What to do:
Pictures in the records below are skipped; the rest is copied exactly.

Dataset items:
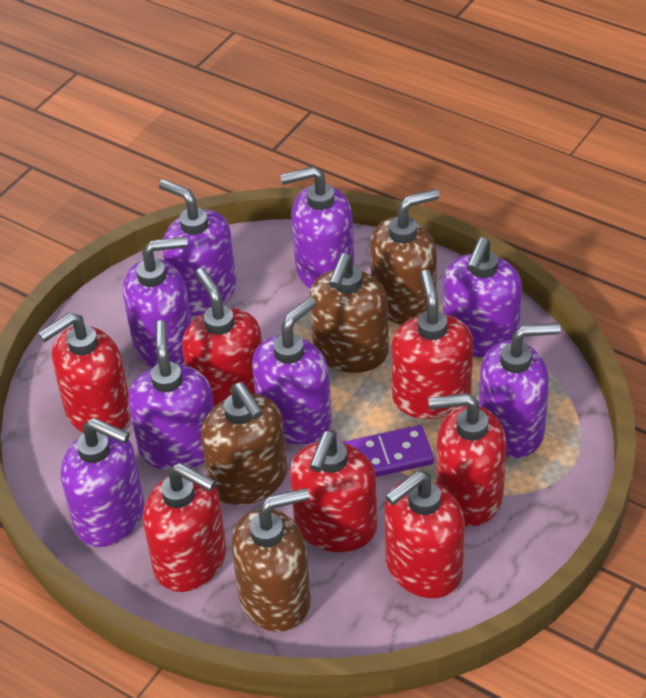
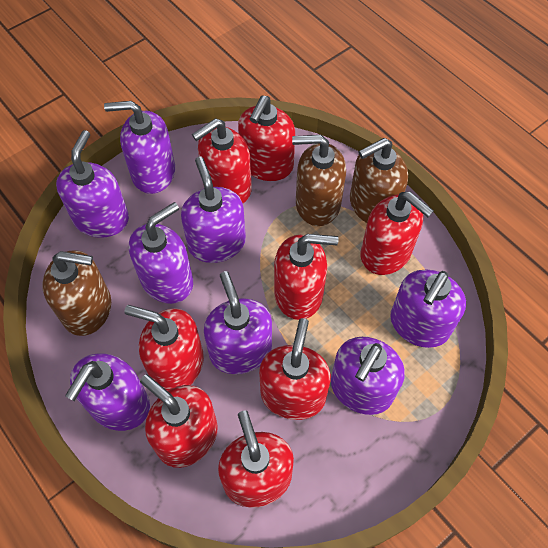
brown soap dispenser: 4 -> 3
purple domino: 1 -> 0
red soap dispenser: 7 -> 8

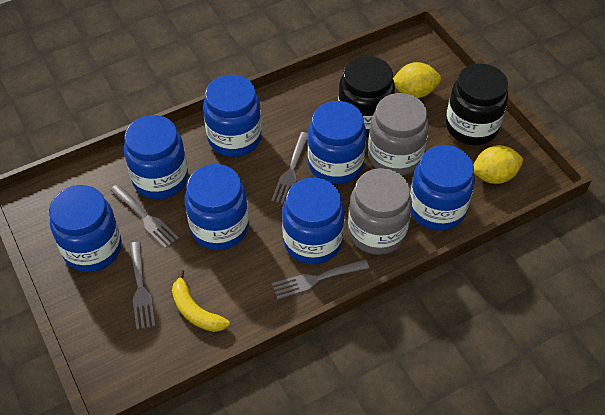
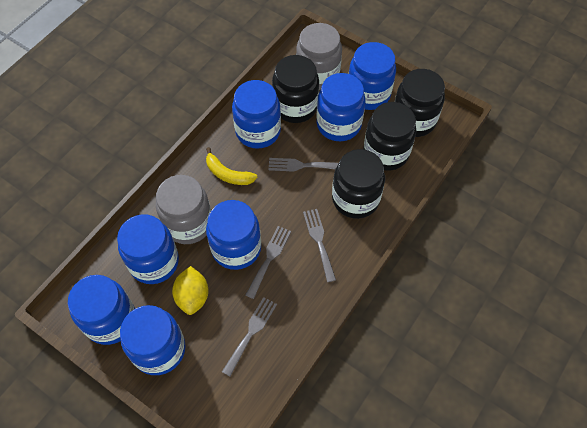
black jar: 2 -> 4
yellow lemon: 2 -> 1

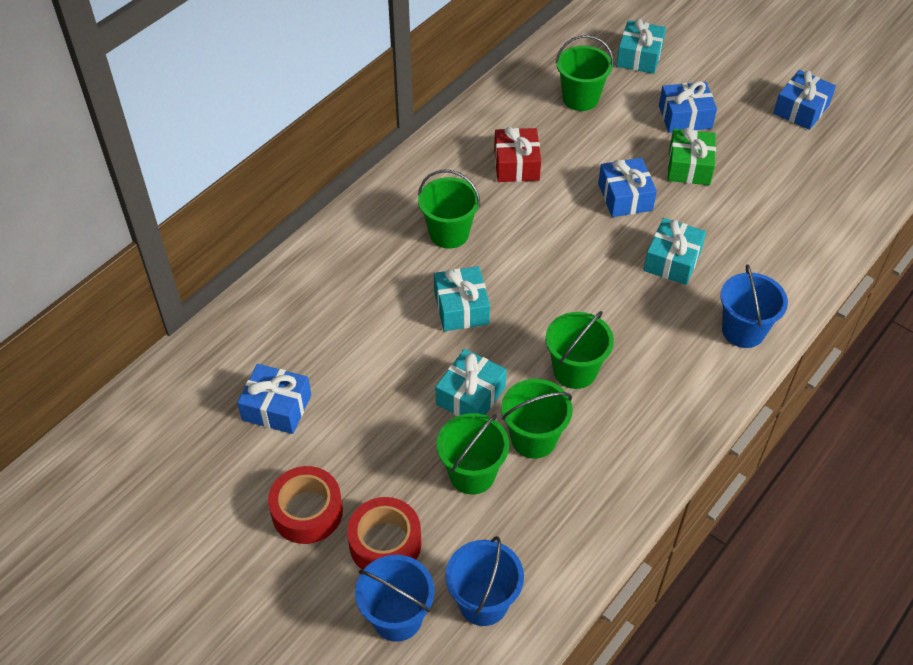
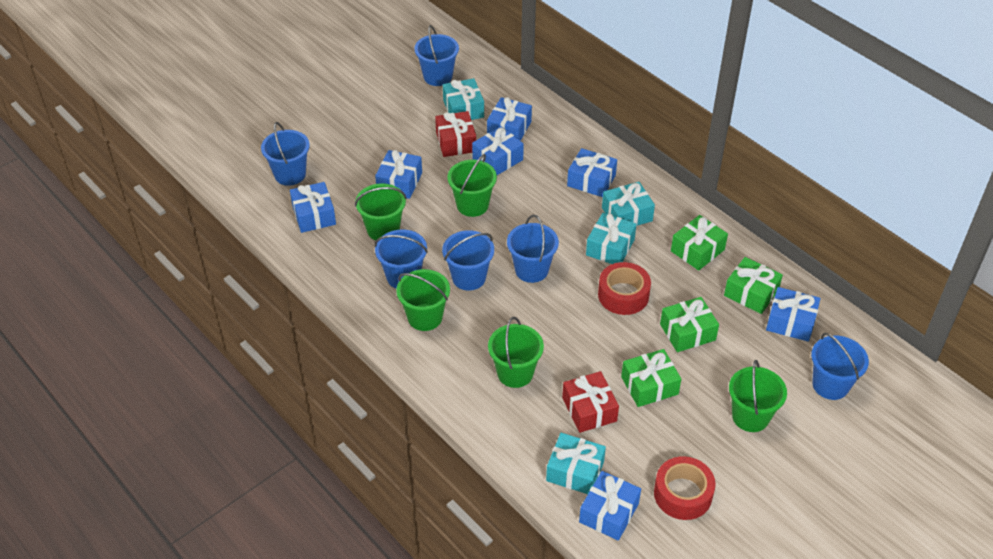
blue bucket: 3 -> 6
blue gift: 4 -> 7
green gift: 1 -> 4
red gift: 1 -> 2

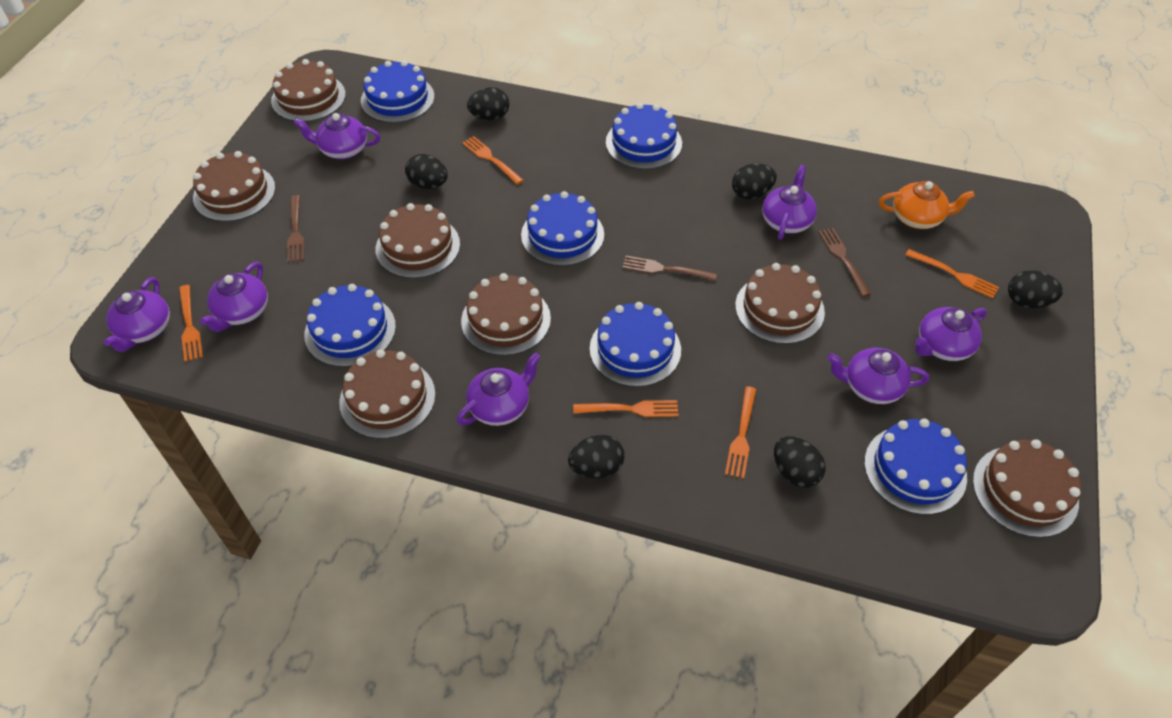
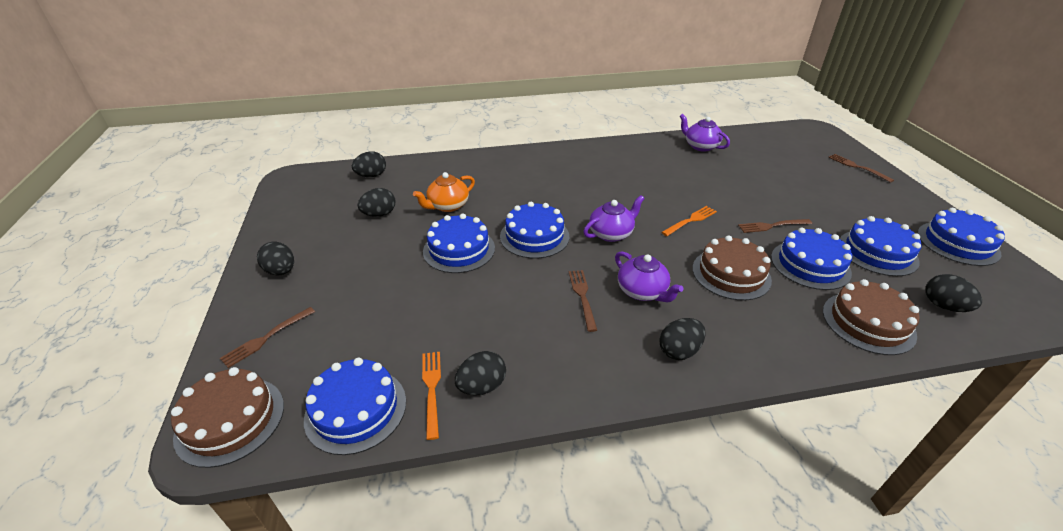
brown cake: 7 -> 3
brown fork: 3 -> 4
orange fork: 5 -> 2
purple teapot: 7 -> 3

Solution for this task:
brown soap dispenser: 4 -> 3
purple domino: 1 -> 0
red soap dispenser: 7 -> 8

black jar: 2 -> 4
yellow lemon: 2 -> 1

blue bucket: 3 -> 6
blue gift: 4 -> 7
green gift: 1 -> 4
red gift: 1 -> 2

brown cake: 7 -> 3
brown fork: 3 -> 4
orange fork: 5 -> 2
purple teapot: 7 -> 3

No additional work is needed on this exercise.